### Task objective:
Transcribe the listing exactly, leaving out every picture.

### Data block:
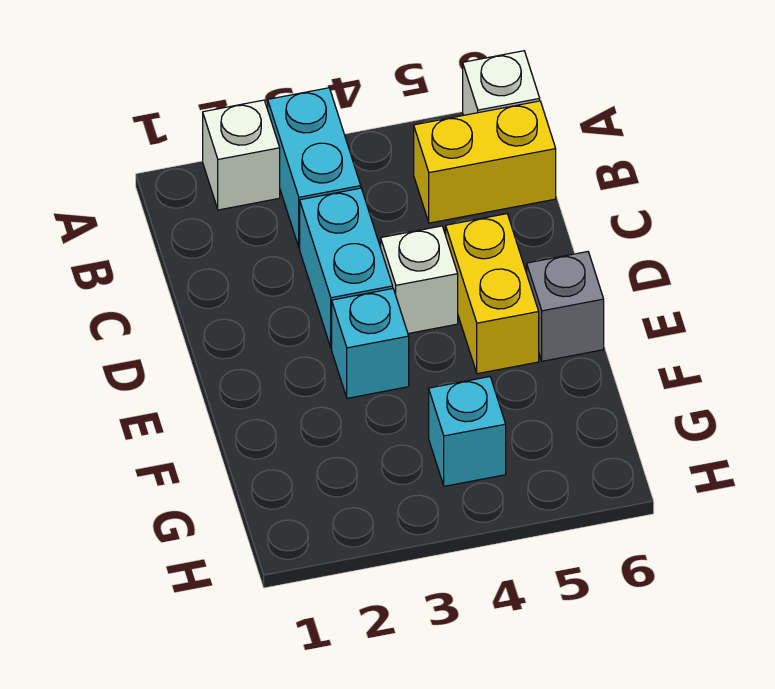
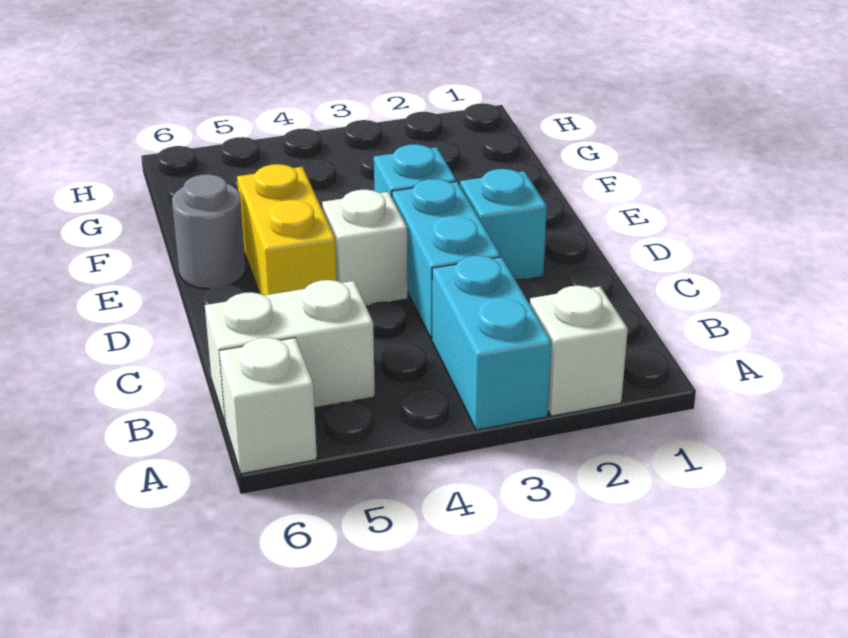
yellow brick B5:B6 level 1 -> white brick B5:B6 level 1
grey brick E6 level 1 -> grey round brick E6 level 1
cyan brick G4 level 1 -> cyan brick D2 level 1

### Written answer:
yellow brick B5:B6 level 1 -> white brick B5:B6 level 1
grey brick E6 level 1 -> grey round brick E6 level 1
cyan brick G4 level 1 -> cyan brick D2 level 1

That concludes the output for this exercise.